Items from a dataset
_ _ _ _

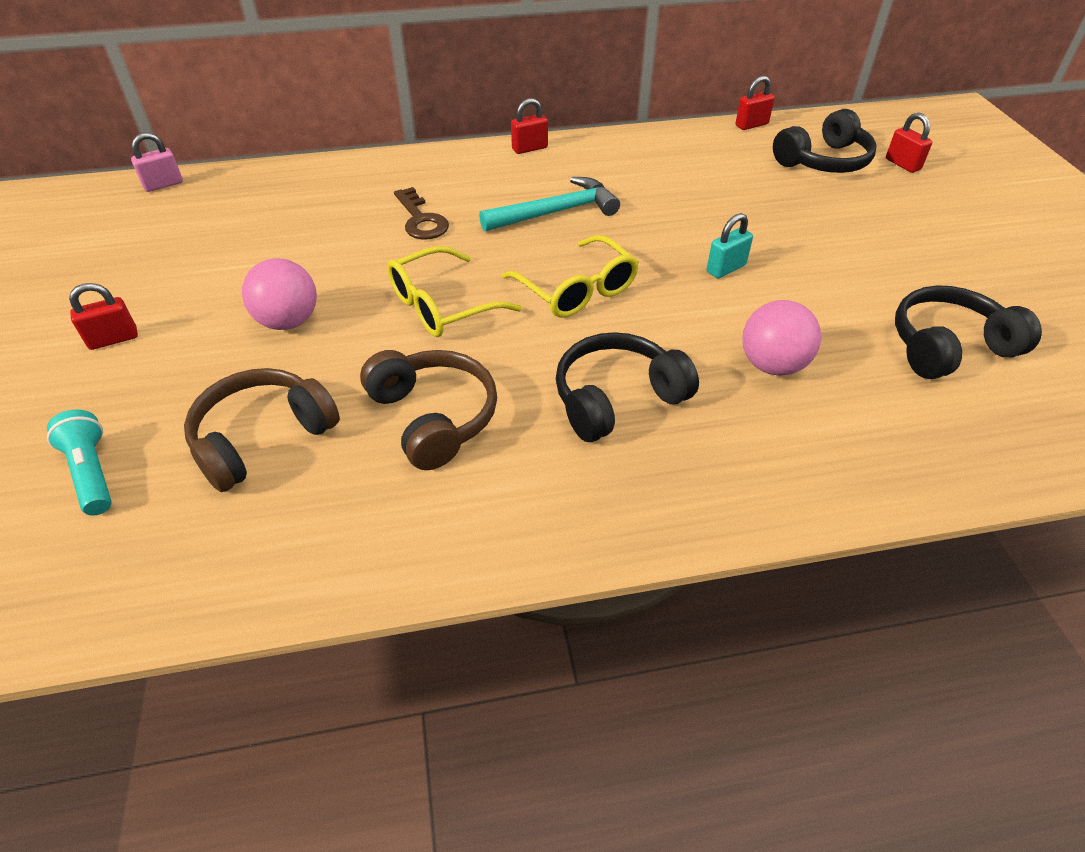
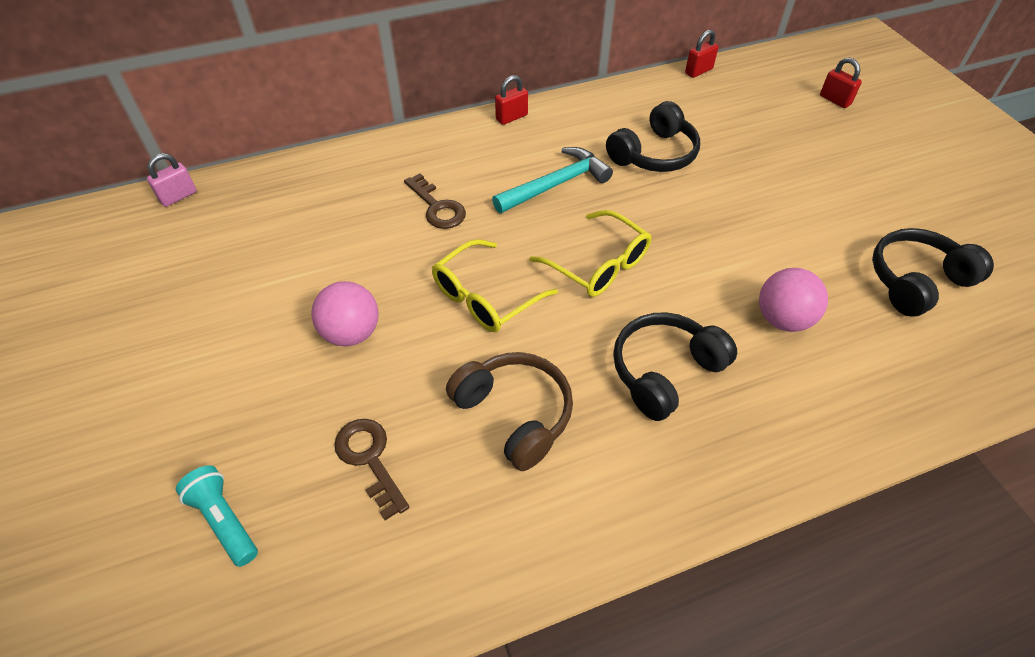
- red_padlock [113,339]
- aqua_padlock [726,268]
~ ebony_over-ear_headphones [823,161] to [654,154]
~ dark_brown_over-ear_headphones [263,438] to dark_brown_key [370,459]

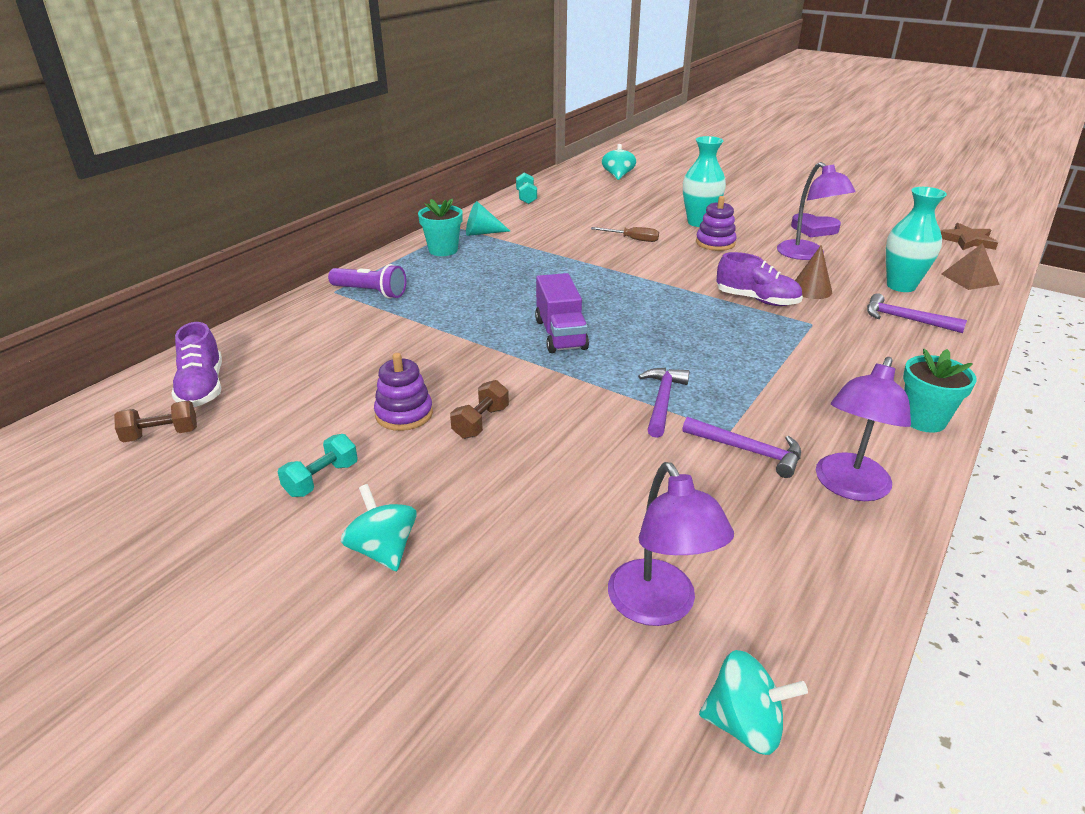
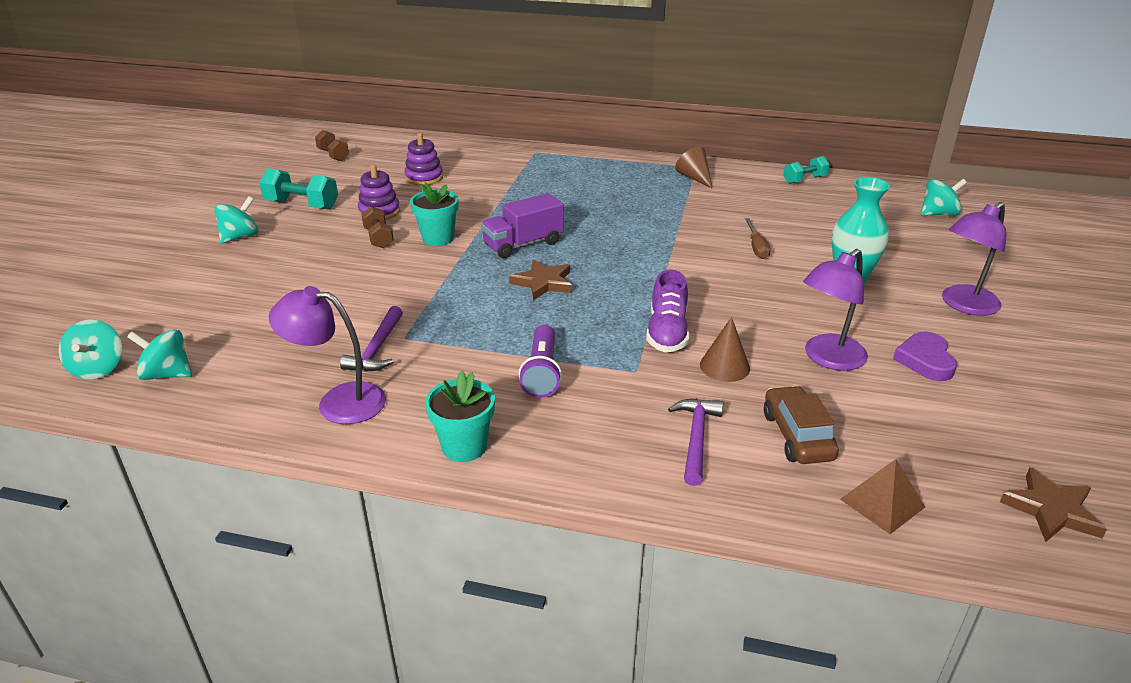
- royal_purple_shoe [202,388]
- royal_purple_hammer [662,401]
+ aqua_spinning_top [167,374]
+ dark_brown_star [543,283]
~ royal_purple_pocket_torch [371,292] to [542,373]
~ aqua_plant_pot [443,250] to [438,238]
~ royal_purple_desk_lamp [659,607] to [963,305]
~ royal_purple_stacking_toy [715,243] to [424,178]
~ aqua_tall_vase [901,286] to dark_brown_toy_car [797,436]
~ aqua_solid_cone [482,233] to dark_brown_solid_cone [694,178]
~ dark_brown_free_weight [480,422] = [379,238] 60 degrees clockwise
~ aqua_free_weight [321,479] = [302,205] x1.52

_ _ _ _

PROBLEM REQUIREMENTS: What you return must be every entry, word for word, without any pictures.

WRITTEN RESPONSE:
- red_padlock [113,339]
- aqua_padlock [726,268]
~ ebony_over-ear_headphones [823,161] to [654,154]
~ dark_brown_over-ear_headphones [263,438] to dark_brown_key [370,459]

- royal_purple_shoe [202,388]
- royal_purple_hammer [662,401]
+ aqua_spinning_top [167,374]
+ dark_brown_star [543,283]
~ royal_purple_pocket_torch [371,292] to [542,373]
~ aqua_plant_pot [443,250] to [438,238]
~ royal_purple_desk_lamp [659,607] to [963,305]
~ royal_purple_stacking_toy [715,243] to [424,178]
~ aqua_tall_vase [901,286] to dark_brown_toy_car [797,436]
~ aqua_solid_cone [482,233] to dark_brown_solid_cone [694,178]
~ dark_brown_free_weight [480,422] = [379,238] 60 degrees clockwise
~ aqua_free_weight [321,479] = [302,205] x1.52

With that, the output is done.